**Exercise description**: Search the listing below for the line containing "(403, 181) = (452, 313): black". From there through the line containing "(533, 390) = (416, 760): black cap -> none", transcribe every line exactly, both ends included.

**Extracted material**:
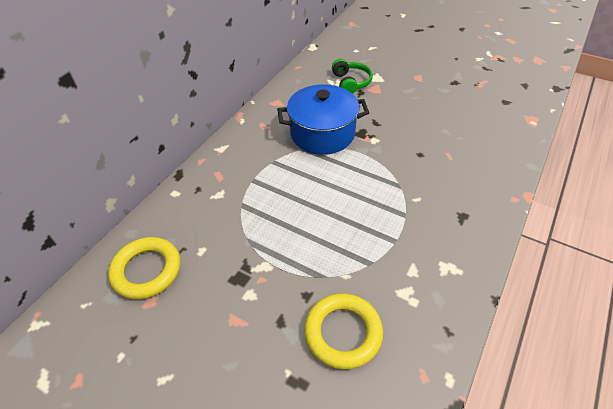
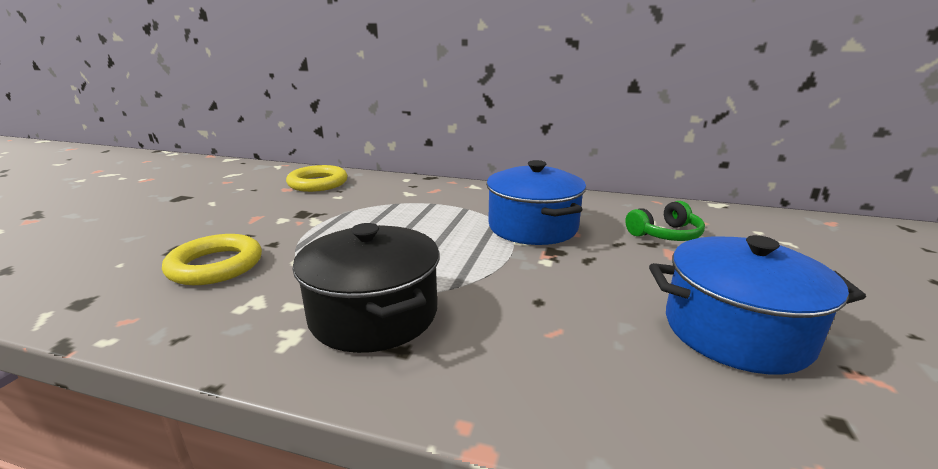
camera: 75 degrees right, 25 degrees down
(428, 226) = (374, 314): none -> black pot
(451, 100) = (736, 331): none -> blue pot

==

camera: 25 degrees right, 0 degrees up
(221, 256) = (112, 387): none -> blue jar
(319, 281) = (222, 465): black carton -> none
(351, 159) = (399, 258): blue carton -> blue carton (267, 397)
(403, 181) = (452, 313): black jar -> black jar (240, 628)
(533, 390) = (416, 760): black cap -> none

--

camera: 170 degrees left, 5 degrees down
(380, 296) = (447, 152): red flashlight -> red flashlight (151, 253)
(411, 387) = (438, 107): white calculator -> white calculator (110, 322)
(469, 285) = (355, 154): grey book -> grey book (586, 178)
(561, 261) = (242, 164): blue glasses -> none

**Expected answer**:
(403, 181) = (452, 313): black jar -> black jar (240, 628)
(533, 390) = (416, 760): black cap -> none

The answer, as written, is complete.